Segment Open
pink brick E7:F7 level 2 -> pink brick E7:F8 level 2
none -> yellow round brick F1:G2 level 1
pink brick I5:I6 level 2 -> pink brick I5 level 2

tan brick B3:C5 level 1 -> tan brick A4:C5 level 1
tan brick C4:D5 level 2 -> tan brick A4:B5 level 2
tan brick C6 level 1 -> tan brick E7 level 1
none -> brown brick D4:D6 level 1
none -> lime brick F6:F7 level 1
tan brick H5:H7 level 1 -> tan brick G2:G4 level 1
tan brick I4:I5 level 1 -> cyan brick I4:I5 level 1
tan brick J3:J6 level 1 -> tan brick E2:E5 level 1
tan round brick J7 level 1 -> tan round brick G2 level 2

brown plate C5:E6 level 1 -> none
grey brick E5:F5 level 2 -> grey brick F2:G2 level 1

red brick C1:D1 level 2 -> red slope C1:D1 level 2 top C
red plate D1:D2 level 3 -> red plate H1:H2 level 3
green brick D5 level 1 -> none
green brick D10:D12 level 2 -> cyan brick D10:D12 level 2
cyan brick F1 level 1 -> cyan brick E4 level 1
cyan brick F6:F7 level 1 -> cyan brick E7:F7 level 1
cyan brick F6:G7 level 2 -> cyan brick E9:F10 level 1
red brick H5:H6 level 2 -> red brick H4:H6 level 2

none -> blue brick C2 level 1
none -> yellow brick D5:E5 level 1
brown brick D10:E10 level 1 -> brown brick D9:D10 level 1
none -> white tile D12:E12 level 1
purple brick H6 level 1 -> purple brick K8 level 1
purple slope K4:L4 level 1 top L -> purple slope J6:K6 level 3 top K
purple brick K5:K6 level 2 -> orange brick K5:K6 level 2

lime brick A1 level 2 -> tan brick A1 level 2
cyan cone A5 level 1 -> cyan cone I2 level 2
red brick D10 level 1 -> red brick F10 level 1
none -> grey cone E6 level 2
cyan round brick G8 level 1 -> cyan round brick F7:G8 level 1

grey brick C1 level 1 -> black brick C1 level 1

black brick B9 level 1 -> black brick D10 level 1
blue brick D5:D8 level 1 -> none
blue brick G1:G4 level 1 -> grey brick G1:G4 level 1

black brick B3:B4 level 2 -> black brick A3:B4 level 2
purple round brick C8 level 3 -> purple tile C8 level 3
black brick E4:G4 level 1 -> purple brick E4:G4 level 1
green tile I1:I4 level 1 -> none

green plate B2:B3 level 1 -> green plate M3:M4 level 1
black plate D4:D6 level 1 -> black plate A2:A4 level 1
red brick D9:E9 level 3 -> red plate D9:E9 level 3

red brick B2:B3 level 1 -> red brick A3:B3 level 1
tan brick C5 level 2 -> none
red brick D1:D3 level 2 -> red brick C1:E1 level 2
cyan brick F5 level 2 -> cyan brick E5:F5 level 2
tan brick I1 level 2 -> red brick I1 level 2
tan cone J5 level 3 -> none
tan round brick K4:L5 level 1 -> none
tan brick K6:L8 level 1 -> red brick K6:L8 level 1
Segment Closed
EXERCISE:
Show every line in the entries above that contains the string "round".

RESPONSE AREA:
none -> yellow round brick F1:G2 level 1
tan round brick J7 level 1 -> tan round brick G2 level 2
cyan round brick G8 level 1 -> cyan round brick F7:G8 level 1
purple round brick C8 level 3 -> purple tile C8 level 3
tan round brick K4:L5 level 1 -> none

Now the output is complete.